REQUIRED TASK
Pull every movement and rotation line from the items below and reproduce each one verbatim, leaving out the picture lines.
* * *
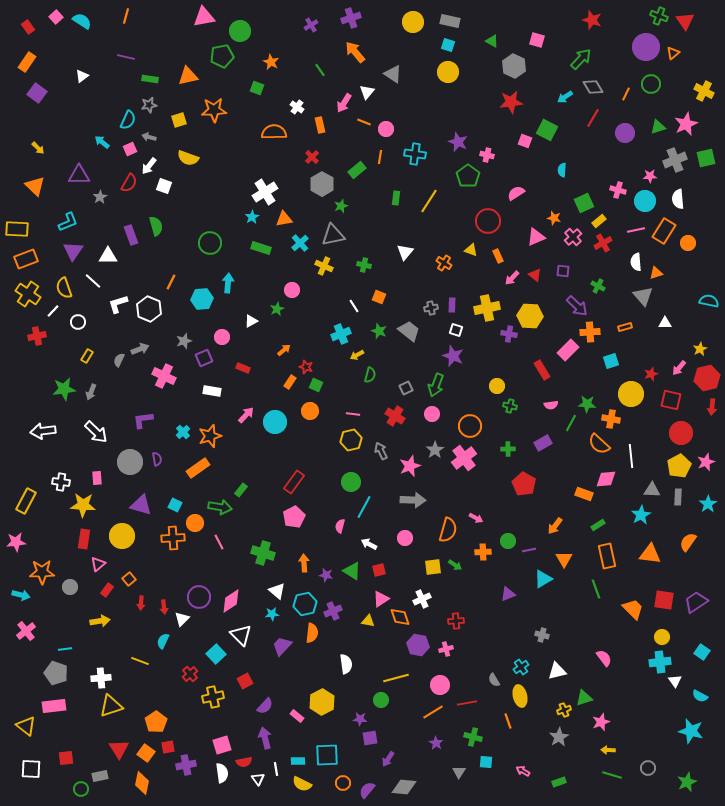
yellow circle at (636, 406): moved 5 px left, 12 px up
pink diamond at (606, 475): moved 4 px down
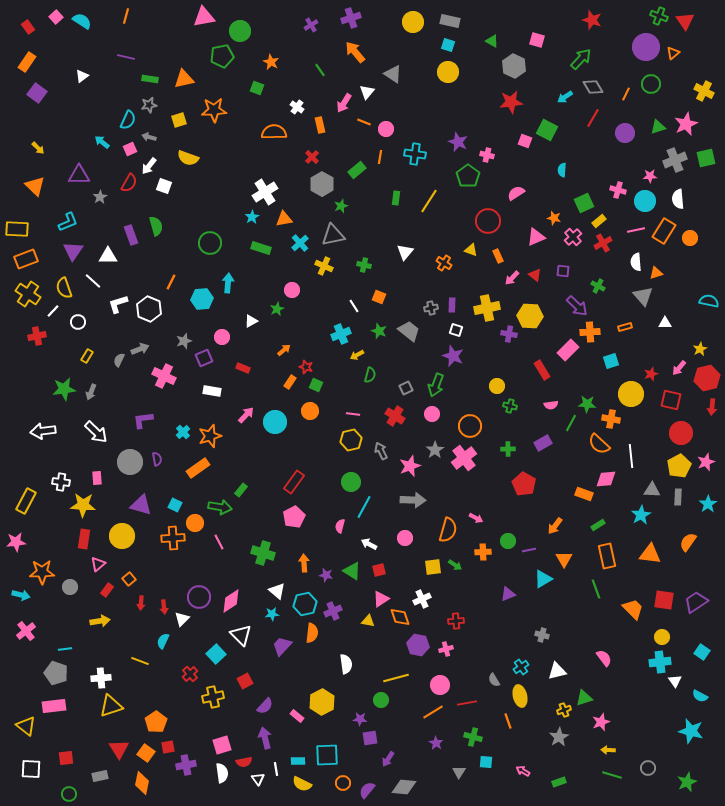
orange triangle at (188, 76): moved 4 px left, 3 px down
orange circle at (688, 243): moved 2 px right, 5 px up
green circle at (81, 789): moved 12 px left, 5 px down
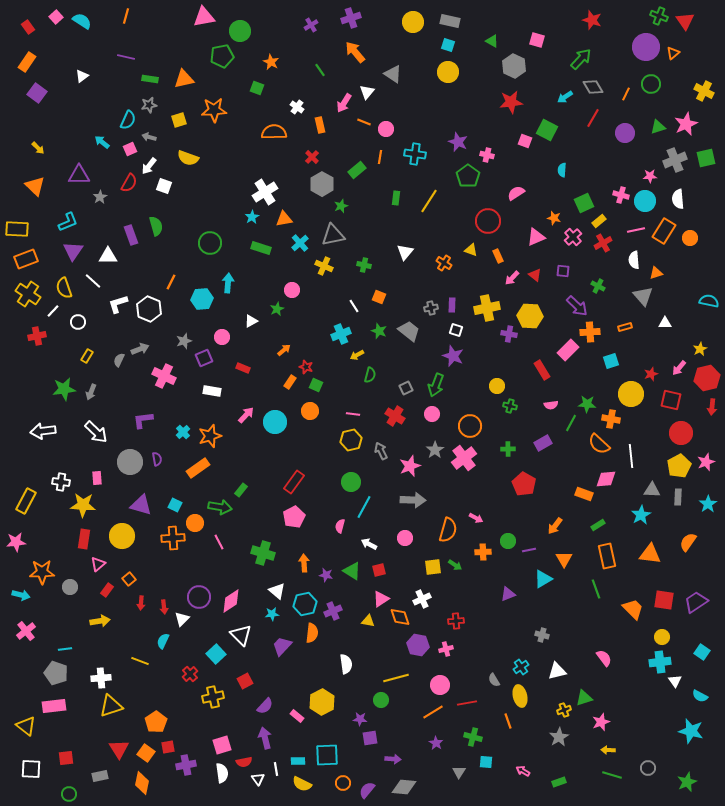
pink cross at (618, 190): moved 3 px right, 5 px down
white semicircle at (636, 262): moved 2 px left, 2 px up
purple arrow at (388, 759): moved 5 px right; rotated 119 degrees counterclockwise
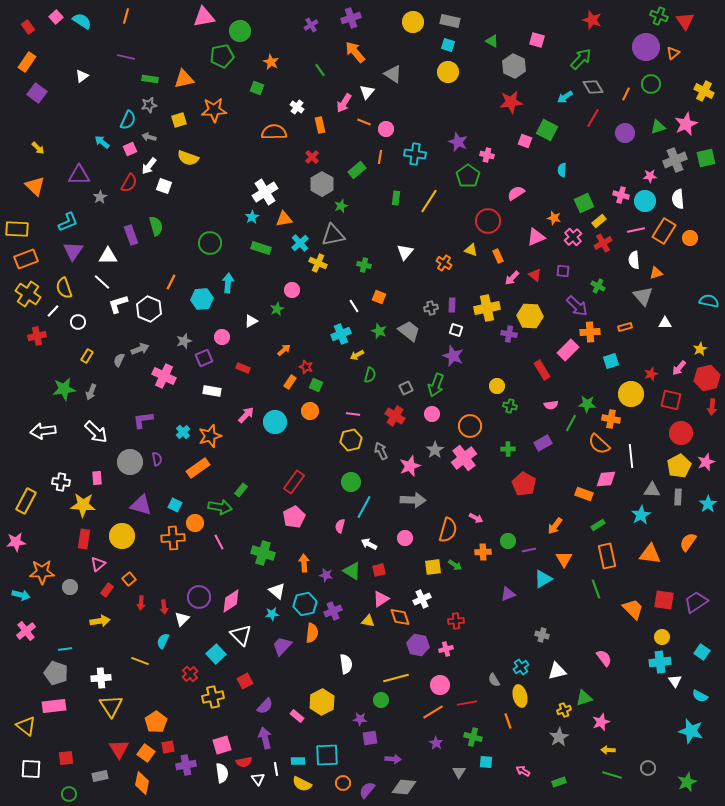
yellow cross at (324, 266): moved 6 px left, 3 px up
white line at (93, 281): moved 9 px right, 1 px down
yellow triangle at (111, 706): rotated 45 degrees counterclockwise
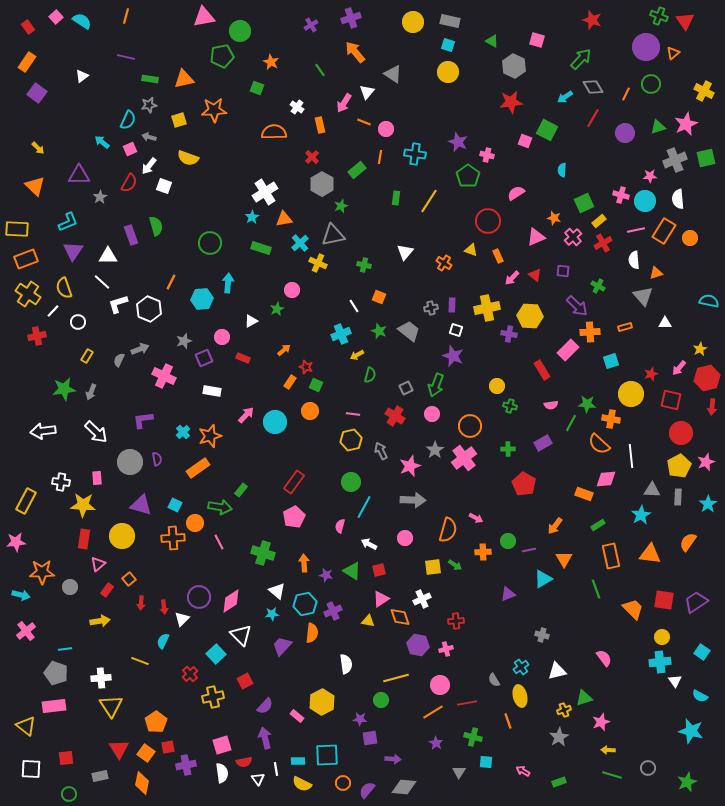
red rectangle at (243, 368): moved 10 px up
orange rectangle at (607, 556): moved 4 px right
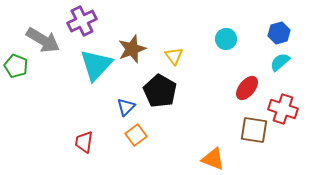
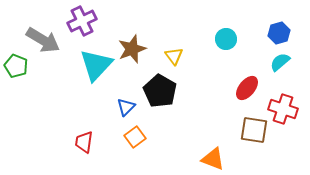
orange square: moved 1 px left, 2 px down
* * *
OUTPUT BELOW
yellow circle at (636, 406): moved 5 px left, 12 px up
pink diamond at (606, 475): moved 4 px down
orange triangle at (188, 76): moved 4 px left, 3 px down
orange circle at (688, 243): moved 2 px right, 5 px up
green circle at (81, 789): moved 12 px left, 5 px down
pink cross at (618, 190): moved 3 px right, 5 px down
white semicircle at (636, 262): moved 2 px left, 2 px up
purple arrow at (388, 759): moved 5 px right; rotated 119 degrees counterclockwise
yellow cross at (324, 266): moved 6 px left, 3 px up
white line at (93, 281): moved 9 px right, 1 px down
yellow triangle at (111, 706): rotated 45 degrees counterclockwise
red rectangle at (243, 368): moved 10 px up
orange rectangle at (607, 556): moved 4 px right
orange square: moved 1 px left, 2 px down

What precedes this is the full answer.